:: EXERCISE DATA ::

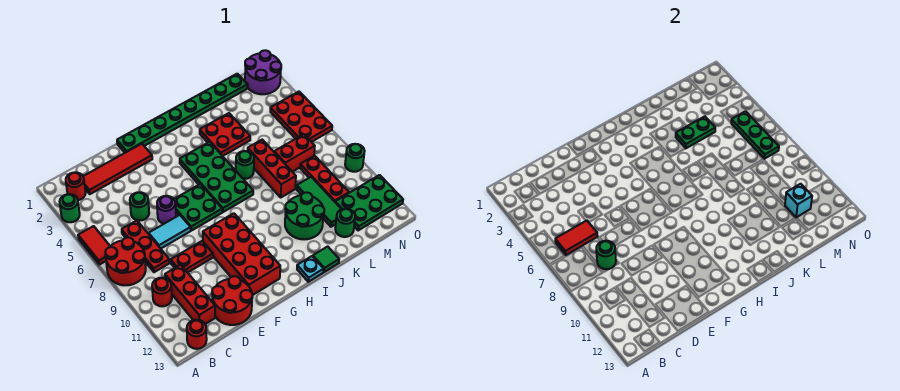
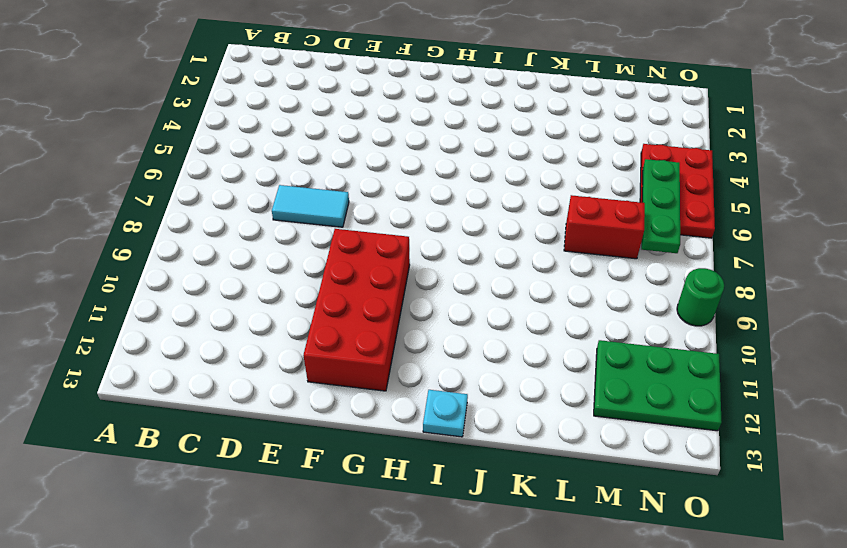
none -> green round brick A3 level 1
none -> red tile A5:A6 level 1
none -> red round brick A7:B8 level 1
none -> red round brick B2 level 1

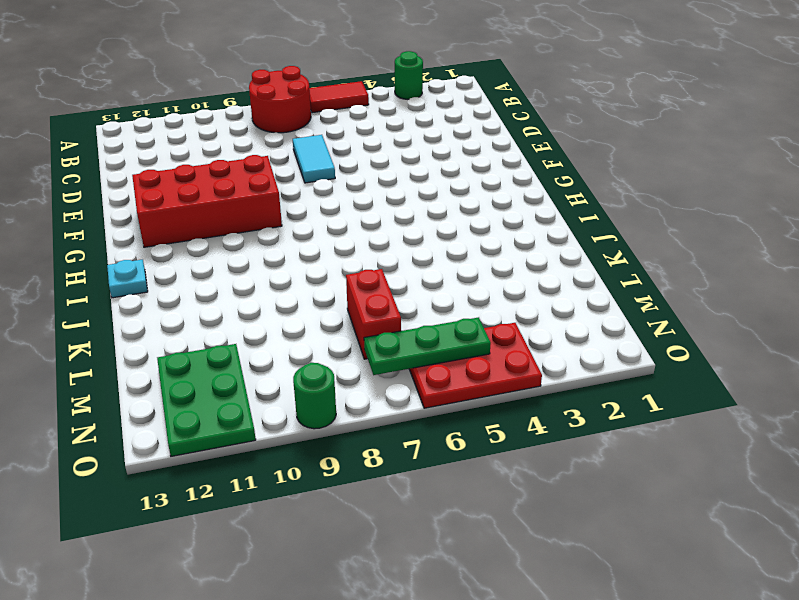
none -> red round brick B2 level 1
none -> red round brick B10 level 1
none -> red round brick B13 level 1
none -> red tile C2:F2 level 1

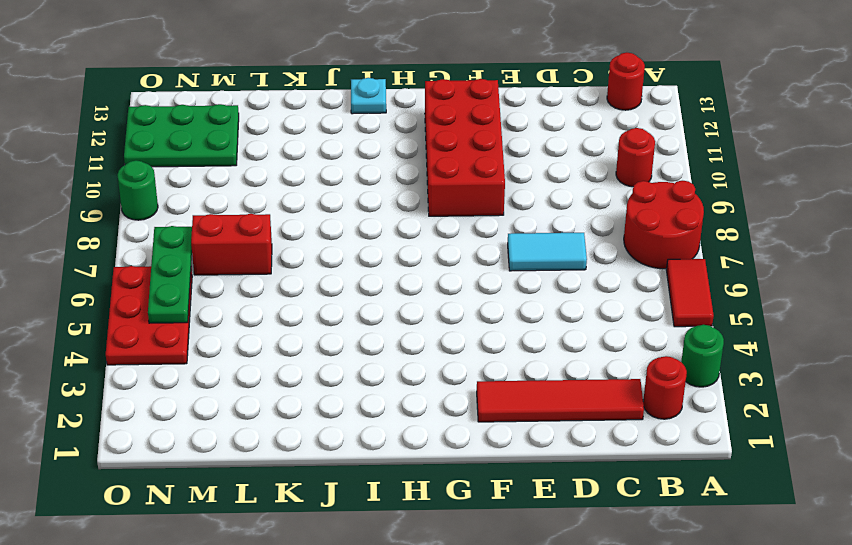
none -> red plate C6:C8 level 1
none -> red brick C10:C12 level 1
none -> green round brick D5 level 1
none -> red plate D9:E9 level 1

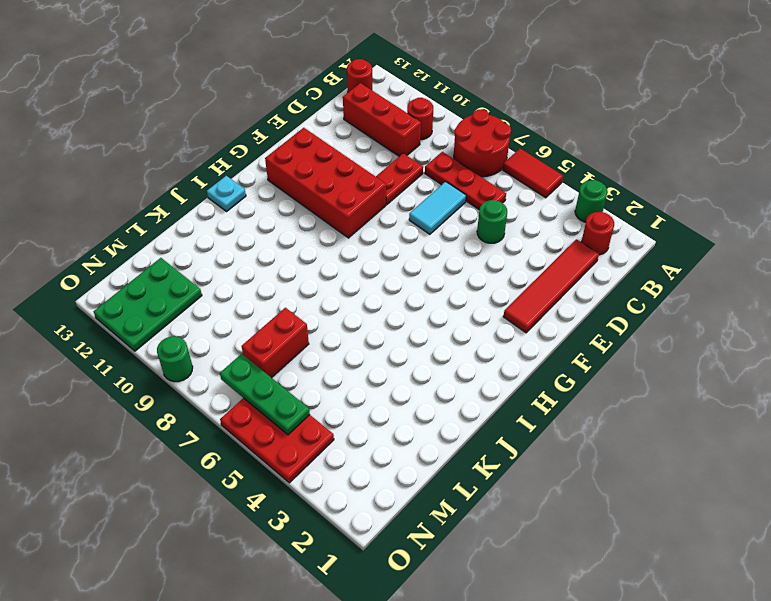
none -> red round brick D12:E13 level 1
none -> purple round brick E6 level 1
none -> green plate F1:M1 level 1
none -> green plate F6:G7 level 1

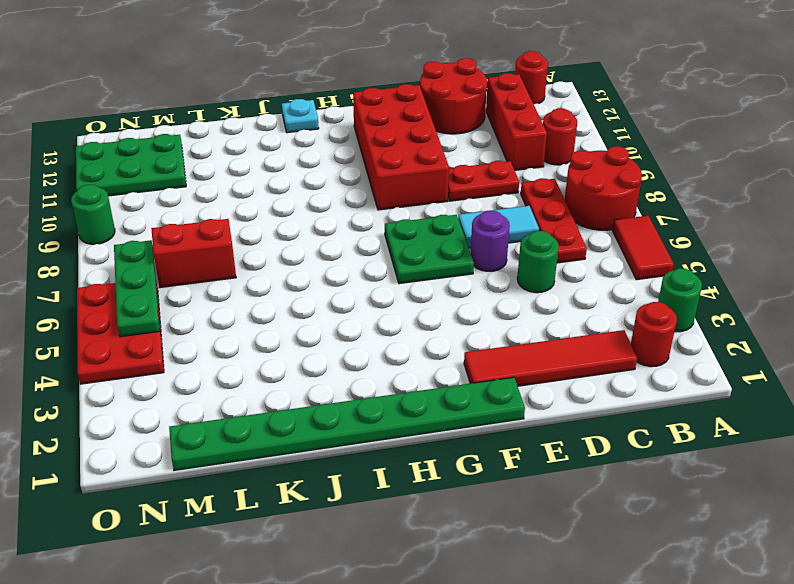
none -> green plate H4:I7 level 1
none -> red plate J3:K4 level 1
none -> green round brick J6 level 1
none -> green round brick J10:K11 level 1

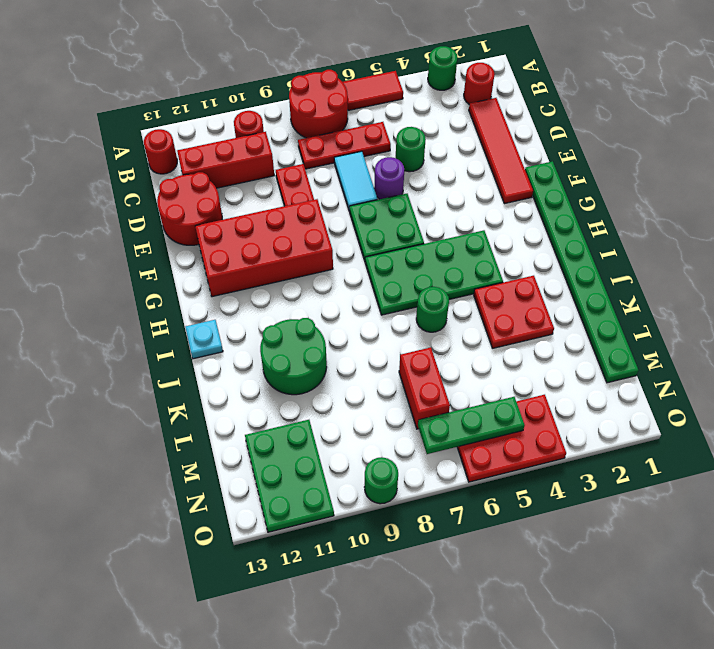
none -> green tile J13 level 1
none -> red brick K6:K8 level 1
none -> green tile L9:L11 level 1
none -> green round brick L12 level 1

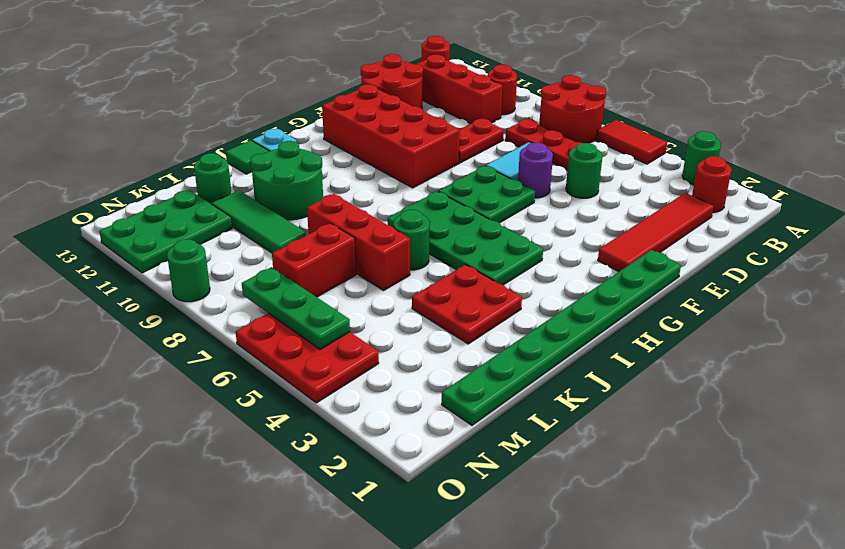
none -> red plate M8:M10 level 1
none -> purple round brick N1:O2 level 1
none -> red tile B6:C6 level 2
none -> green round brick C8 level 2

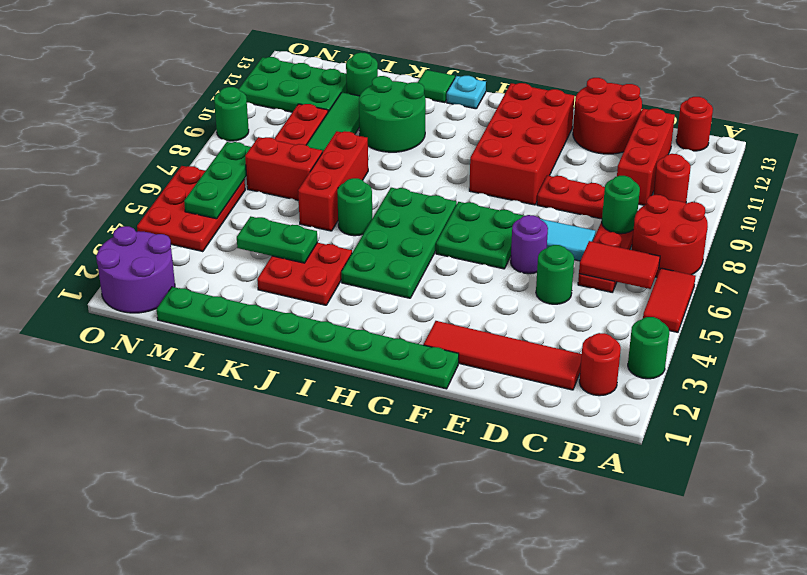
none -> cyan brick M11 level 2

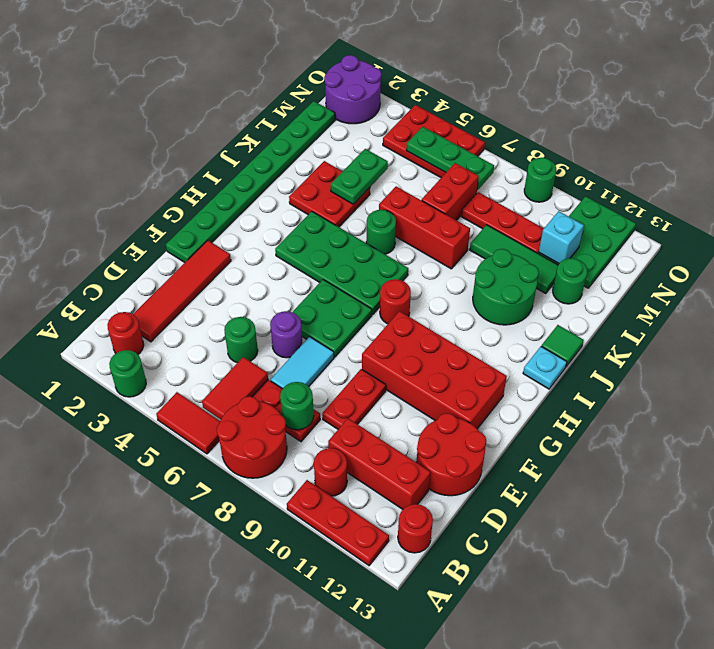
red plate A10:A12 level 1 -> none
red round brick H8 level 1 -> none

:::
:: EXERCISE DATA ::

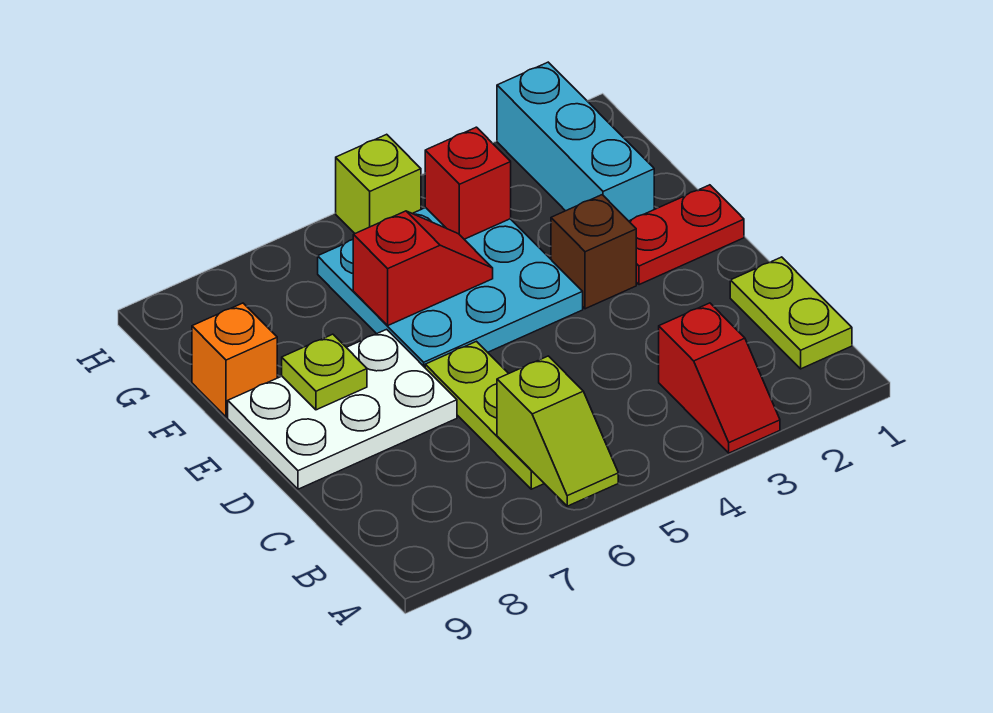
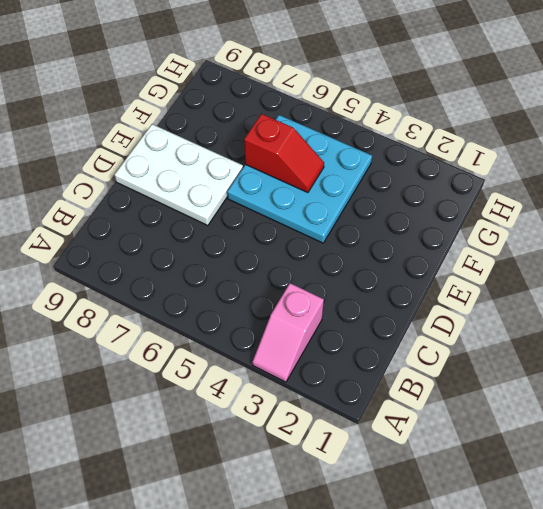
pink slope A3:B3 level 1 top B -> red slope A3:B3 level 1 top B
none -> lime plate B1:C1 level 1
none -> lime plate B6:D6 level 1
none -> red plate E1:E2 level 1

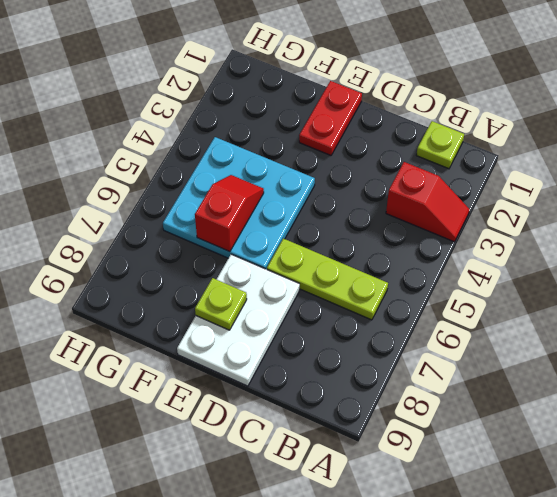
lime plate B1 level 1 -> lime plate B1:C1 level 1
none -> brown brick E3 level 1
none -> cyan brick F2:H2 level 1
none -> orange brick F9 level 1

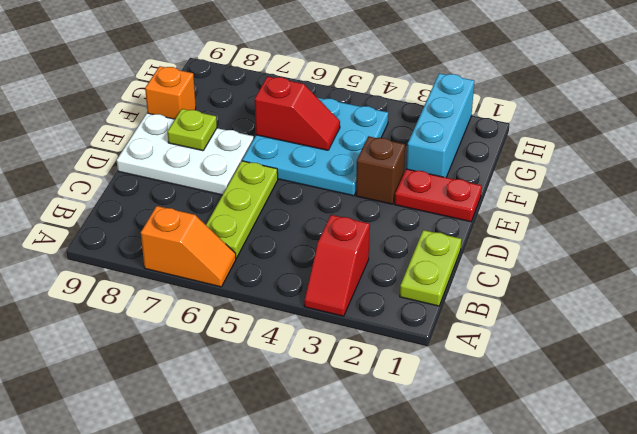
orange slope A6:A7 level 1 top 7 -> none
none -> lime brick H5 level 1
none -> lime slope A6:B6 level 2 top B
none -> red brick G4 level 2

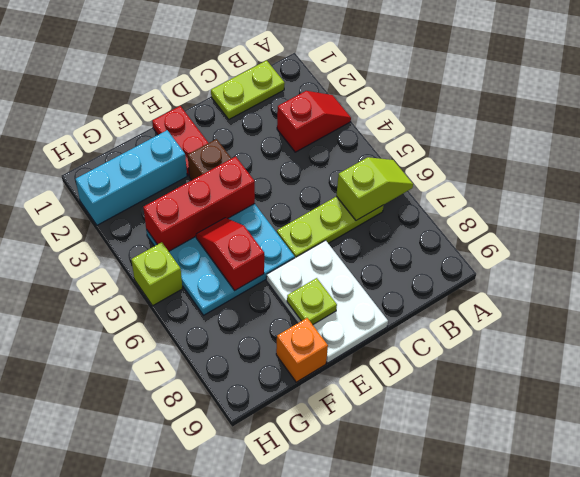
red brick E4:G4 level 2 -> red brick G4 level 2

:::

• **WHAT IS BEING ASKED**:
Using the data above, retype exactly and only the lines from the one containing "lime plate B1 level" up to and including the one containing "red brick E4:G4", with no pictures carried over.

• **RESULT OF THE EXERCISE**:
lime plate B1 level 1 -> lime plate B1:C1 level 1
none -> brown brick E3 level 1
none -> cyan brick F2:H2 level 1
none -> orange brick F9 level 1

orange slope A6:A7 level 1 top 7 -> none
none -> lime brick H5 level 1
none -> lime slope A6:B6 level 2 top B
none -> red brick G4 level 2

red brick E4:G4 level 2 -> red brick G4 level 2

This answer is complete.